### WHAT YOU WILL DO
Beginning at the line containing "pink boat: 2 -> 1" in the material below and ending at the line containing "yellow cone: 1 -> 0", return each line exactly and add nothing.

### DATA
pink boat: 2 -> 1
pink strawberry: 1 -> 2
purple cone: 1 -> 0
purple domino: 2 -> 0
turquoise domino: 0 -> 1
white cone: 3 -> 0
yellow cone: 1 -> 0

* * *

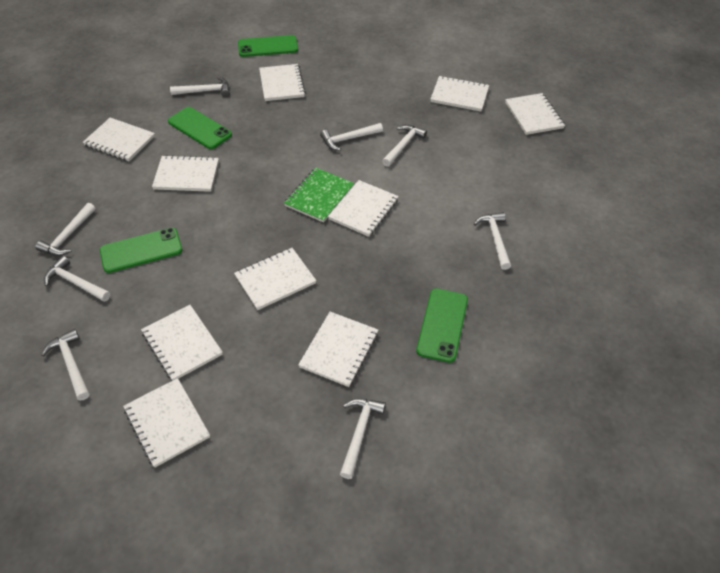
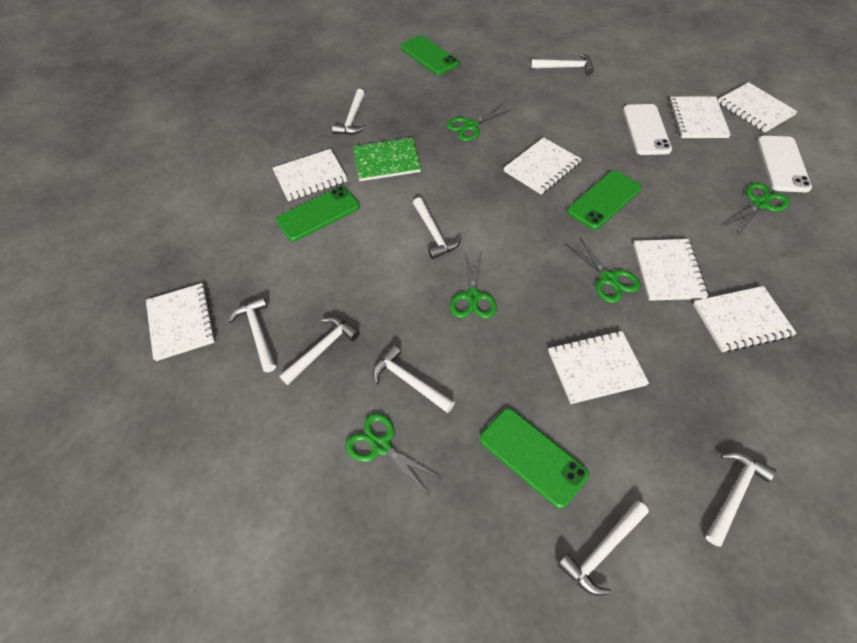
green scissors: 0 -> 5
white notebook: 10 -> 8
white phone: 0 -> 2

### OUTPUT
pink boat: 2 -> 1
pink strawberry: 1 -> 2
purple cone: 1 -> 0
purple domino: 2 -> 0
turquoise domino: 0 -> 1
white cone: 3 -> 0
yellow cone: 1 -> 0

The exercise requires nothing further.